Dataset excerpts below:

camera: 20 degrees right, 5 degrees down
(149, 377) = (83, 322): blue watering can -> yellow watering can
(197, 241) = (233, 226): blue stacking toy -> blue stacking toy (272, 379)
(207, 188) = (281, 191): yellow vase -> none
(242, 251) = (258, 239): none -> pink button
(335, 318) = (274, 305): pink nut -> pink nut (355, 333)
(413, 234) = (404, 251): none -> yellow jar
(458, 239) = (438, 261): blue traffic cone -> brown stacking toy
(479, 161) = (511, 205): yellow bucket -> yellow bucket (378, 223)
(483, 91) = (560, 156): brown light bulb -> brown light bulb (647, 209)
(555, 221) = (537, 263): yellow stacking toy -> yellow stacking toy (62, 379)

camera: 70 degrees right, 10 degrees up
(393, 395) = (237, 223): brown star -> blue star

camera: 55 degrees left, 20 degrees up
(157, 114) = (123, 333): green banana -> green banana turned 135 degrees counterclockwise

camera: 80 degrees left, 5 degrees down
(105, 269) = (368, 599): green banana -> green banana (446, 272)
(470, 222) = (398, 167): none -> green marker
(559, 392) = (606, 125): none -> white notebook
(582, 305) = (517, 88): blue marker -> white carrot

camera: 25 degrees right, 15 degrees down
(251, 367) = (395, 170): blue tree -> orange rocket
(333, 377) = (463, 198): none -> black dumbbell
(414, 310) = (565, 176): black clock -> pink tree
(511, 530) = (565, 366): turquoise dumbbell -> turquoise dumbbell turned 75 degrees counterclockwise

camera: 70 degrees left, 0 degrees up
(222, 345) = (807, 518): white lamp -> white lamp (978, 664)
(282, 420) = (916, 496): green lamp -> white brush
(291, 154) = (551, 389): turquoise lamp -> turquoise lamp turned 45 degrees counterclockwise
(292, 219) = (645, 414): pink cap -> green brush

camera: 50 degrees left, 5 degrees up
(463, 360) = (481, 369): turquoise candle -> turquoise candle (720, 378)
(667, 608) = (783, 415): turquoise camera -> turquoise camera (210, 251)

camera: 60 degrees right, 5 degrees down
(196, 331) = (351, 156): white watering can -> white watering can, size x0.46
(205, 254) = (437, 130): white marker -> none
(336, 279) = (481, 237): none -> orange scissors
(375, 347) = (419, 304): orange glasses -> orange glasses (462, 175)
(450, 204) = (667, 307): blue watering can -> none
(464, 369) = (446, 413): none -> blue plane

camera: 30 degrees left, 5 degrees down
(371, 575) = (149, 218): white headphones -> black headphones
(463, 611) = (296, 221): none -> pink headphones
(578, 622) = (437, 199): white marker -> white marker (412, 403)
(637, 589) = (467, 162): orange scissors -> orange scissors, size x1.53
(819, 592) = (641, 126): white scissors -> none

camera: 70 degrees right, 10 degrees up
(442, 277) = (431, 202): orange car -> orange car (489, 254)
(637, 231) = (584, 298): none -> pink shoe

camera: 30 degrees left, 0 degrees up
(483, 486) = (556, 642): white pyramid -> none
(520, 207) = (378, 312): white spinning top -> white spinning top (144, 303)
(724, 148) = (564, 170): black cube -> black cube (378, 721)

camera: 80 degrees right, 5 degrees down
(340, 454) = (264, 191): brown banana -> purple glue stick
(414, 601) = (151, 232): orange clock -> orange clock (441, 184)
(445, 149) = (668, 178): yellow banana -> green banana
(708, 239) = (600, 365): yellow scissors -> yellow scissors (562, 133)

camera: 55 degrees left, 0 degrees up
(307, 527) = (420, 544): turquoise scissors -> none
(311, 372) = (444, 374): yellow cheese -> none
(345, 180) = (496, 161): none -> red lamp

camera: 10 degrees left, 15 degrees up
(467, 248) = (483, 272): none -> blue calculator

End of Dataset excerpts.

Exercise requirements: Repeat precisely the lines of the data starting at the one containing "camera: 30 degrees left, 5 degrees down", last line included.

Written solution:
camera: 30 degrees left, 5 degrees down
(371, 575) = (149, 218): white headphones -> black headphones
(463, 611) = (296, 221): none -> pink headphones
(578, 622) = (437, 199): white marker -> white marker (412, 403)
(637, 589) = (467, 162): orange scissors -> orange scissors, size x1.53
(819, 592) = (641, 126): white scissors -> none

camera: 70 degrees right, 10 degrees up
(442, 277) = (431, 202): orange car -> orange car (489, 254)
(637, 231) = (584, 298): none -> pink shoe

camera: 30 degrees left, 0 degrees up
(483, 486) = (556, 642): white pyramid -> none
(520, 207) = (378, 312): white spinning top -> white spinning top (144, 303)
(724, 148) = (564, 170): black cube -> black cube (378, 721)

camera: 80 degrees right, 5 degrees down
(340, 454) = (264, 191): brown banana -> purple glue stick
(414, 601) = (151, 232): orange clock -> orange clock (441, 184)
(445, 149) = (668, 178): yellow banana -> green banana
(708, 239) = (600, 365): yellow scissors -> yellow scissors (562, 133)

camera: 55 degrees left, 0 degrees up
(307, 527) = (420, 544): turquoise scissors -> none
(311, 372) = (444, 374): yellow cheese -> none
(345, 180) = (496, 161): none -> red lamp

camera: 10 degrees left, 15 degrees up
(467, 248) = (483, 272): none -> blue calculator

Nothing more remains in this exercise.